+++ SOURCE DATA +++

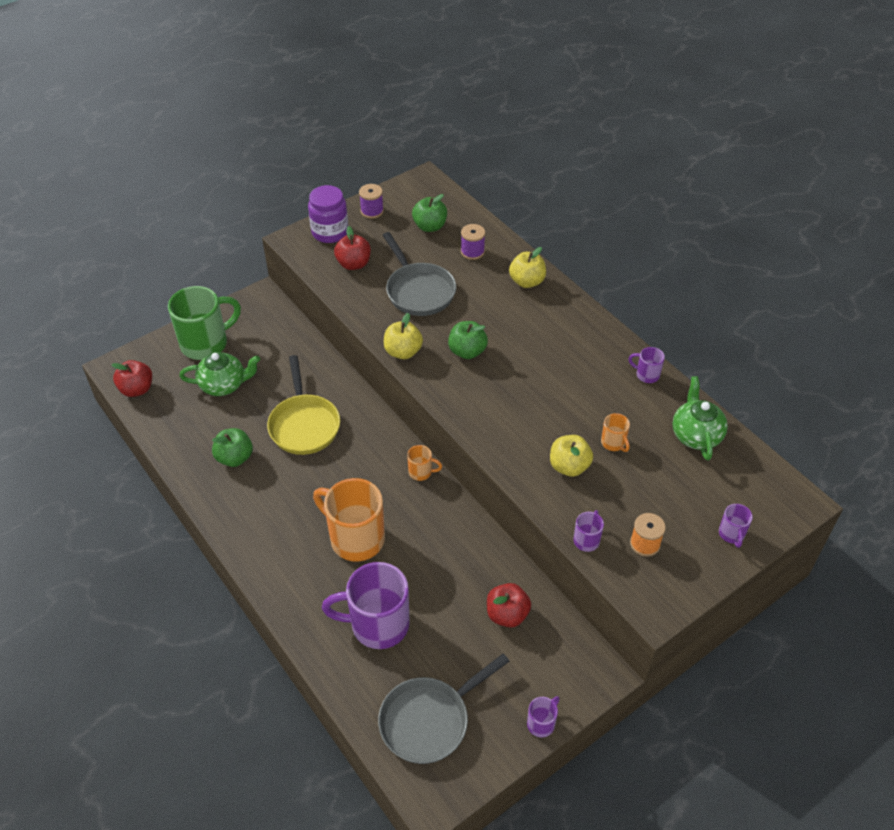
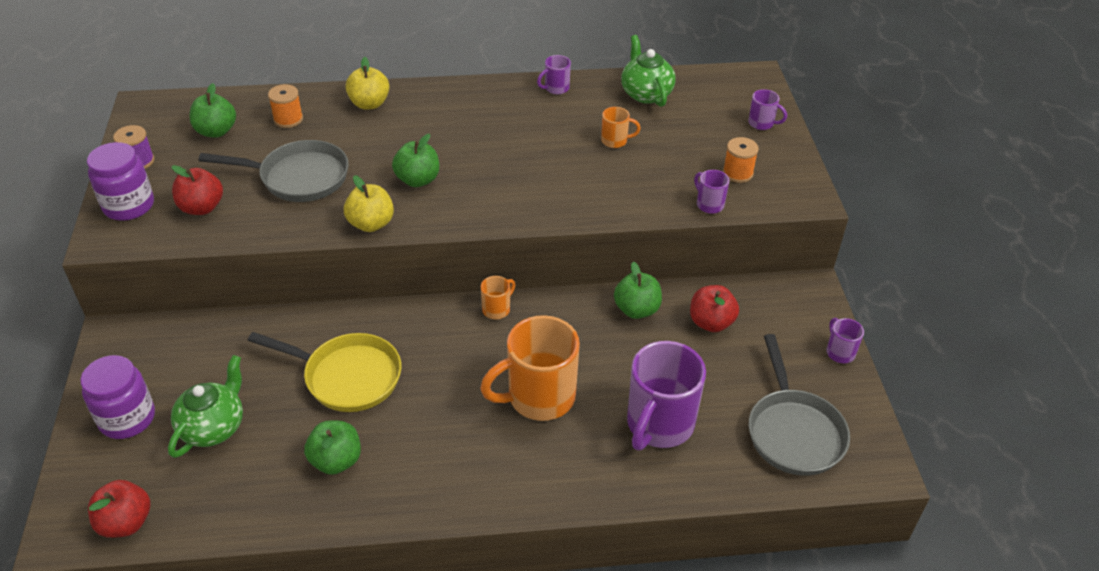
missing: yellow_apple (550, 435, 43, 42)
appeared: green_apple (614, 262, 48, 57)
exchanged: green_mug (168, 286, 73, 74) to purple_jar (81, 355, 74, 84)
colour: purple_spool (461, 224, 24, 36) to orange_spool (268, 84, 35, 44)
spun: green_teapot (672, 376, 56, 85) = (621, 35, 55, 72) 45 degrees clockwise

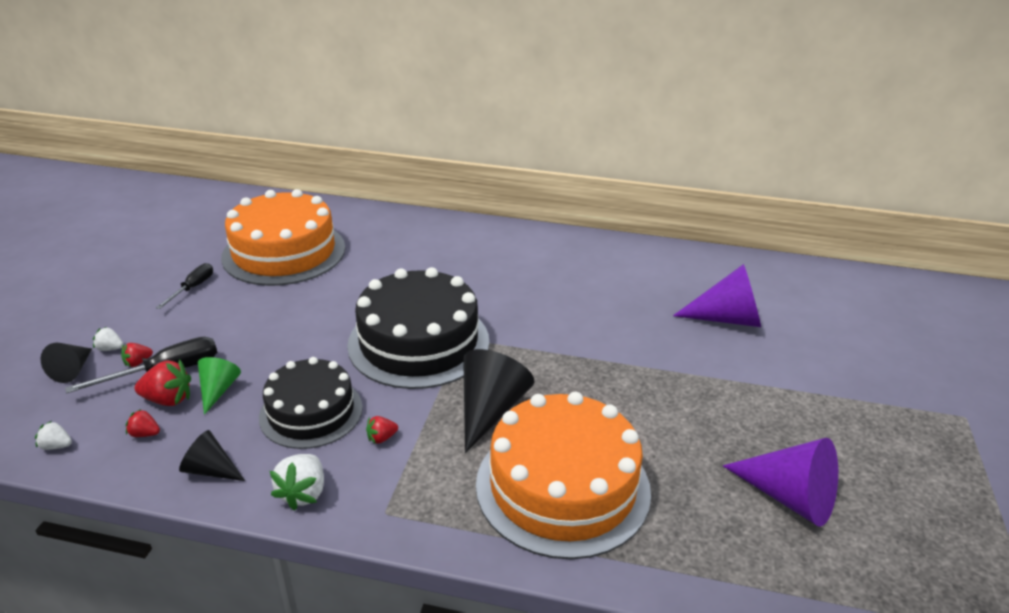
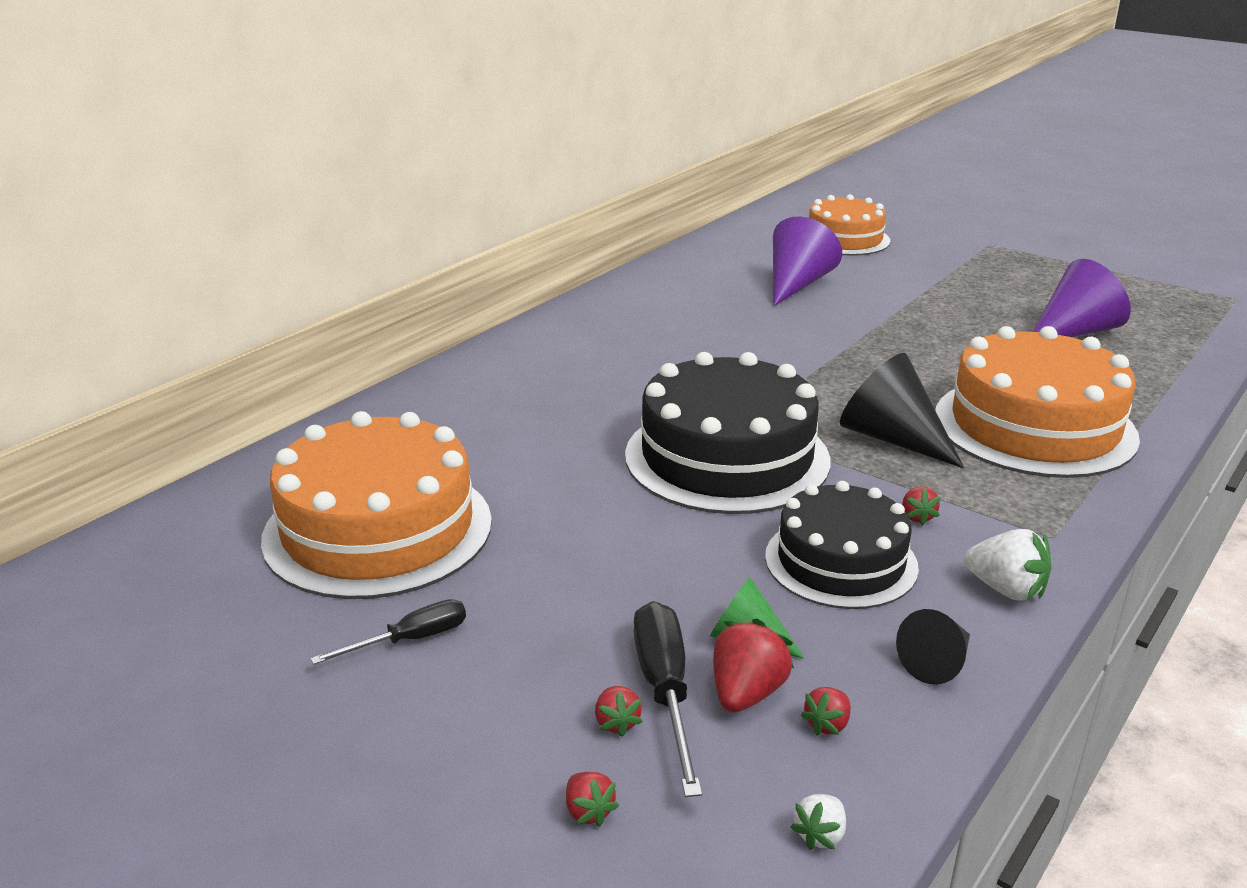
missing: white_strawberry (93, 327, 30, 24)
appeared: orange_cake (809, 194, 81, 62)
exchanged: black_cone (41, 343, 51, 40) to red_strawberry (566, 772, 53, 55)
spun: black_screwdriver (156, 263, 57, 46) = (310, 599, 156, 66) 105 degrees clockwise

+++

TASK BRIEF
Once you find the line containing "colour: purple_spool (461, 224, 24, 36)", retype it and every line after it through the last line of the records above, exactly. Add nothing else, and leave out the pictures.

REPLY TO THE TASK
colour: purple_spool (461, 224, 24, 36) to orange_spool (268, 84, 35, 44)
spun: green_teapot (672, 376, 56, 85) = (621, 35, 55, 72) 45 degrees clockwise

missing: white_strawberry (93, 327, 30, 24)
appeared: orange_cake (809, 194, 81, 62)
exchanged: black_cone (41, 343, 51, 40) to red_strawberry (566, 772, 53, 55)
spun: black_screwdriver (156, 263, 57, 46) = (310, 599, 156, 66) 105 degrees clockwise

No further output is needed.